Work to complete:
All records are to be reproduced verbatim, with images omitted.

Dataset extract:
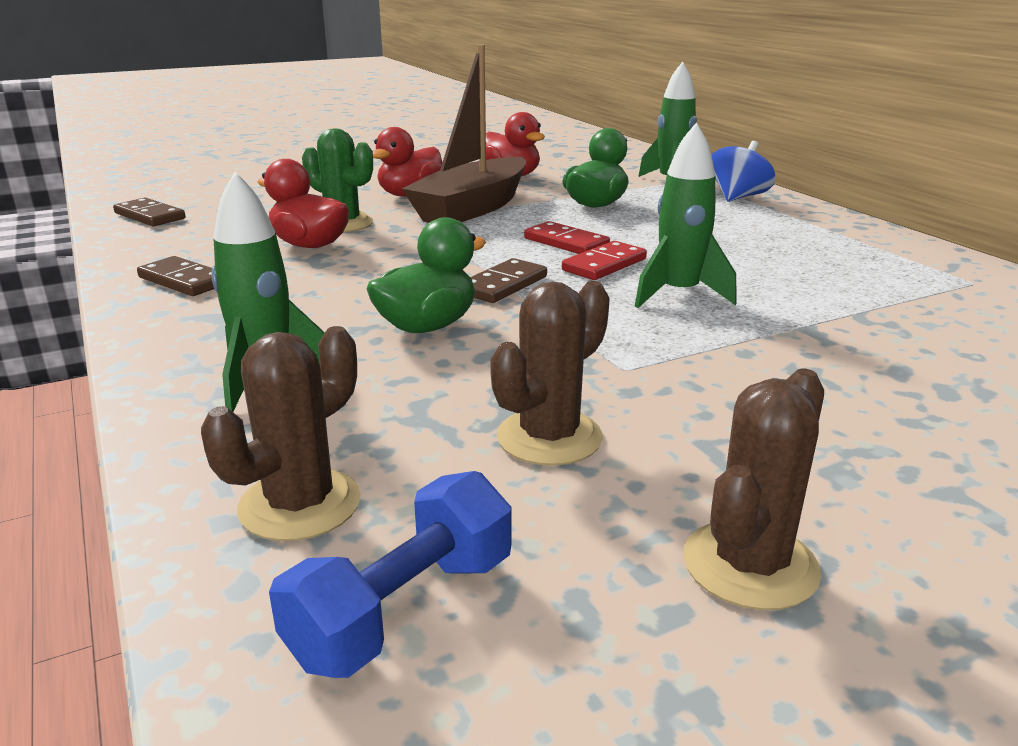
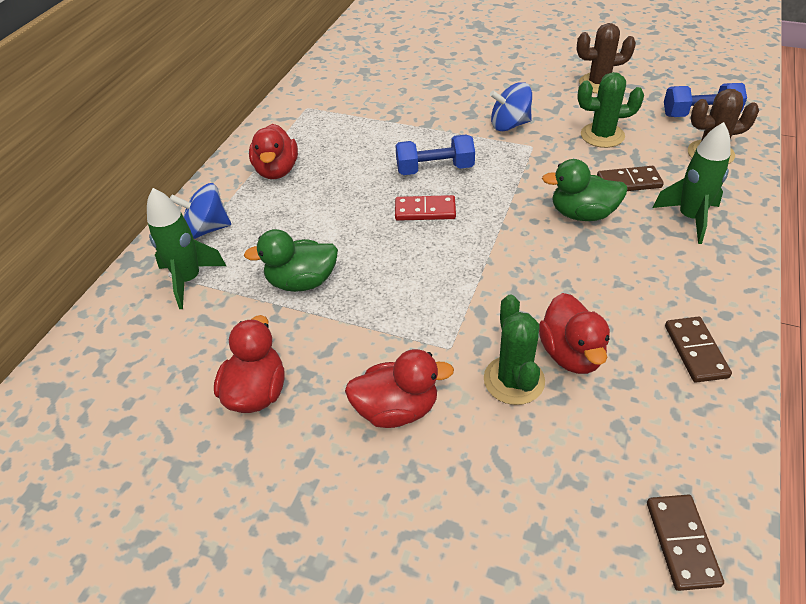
camera: 130 degrees left, 20 degrees up
(472, 208) = (388, 339): brown boat -> none
(503, 285) = (503, 225): brown domino -> brown domino (628, 182)
(549, 437) = (602, 135): brown cactus -> green cactus
(566, 242) = (406, 245): red domino -> none
(679, 294) = (435, 169): green rocket -> blue dumbbell
(716, 381) = (509, 125): none -> blue spinning top
(808, 235) = (277, 170): none -> red duck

Output below:
camera: 130 degrees left, 20 degrees up
(472, 208) = (388, 339): brown boat -> none
(503, 285) = (503, 225): brown domino -> brown domino (628, 182)
(549, 437) = (602, 135): brown cactus -> green cactus
(566, 242) = (406, 245): red domino -> none
(679, 294) = (435, 169): green rocket -> blue dumbbell
(716, 381) = (509, 125): none -> blue spinning top
(808, 235) = (277, 170): none -> red duck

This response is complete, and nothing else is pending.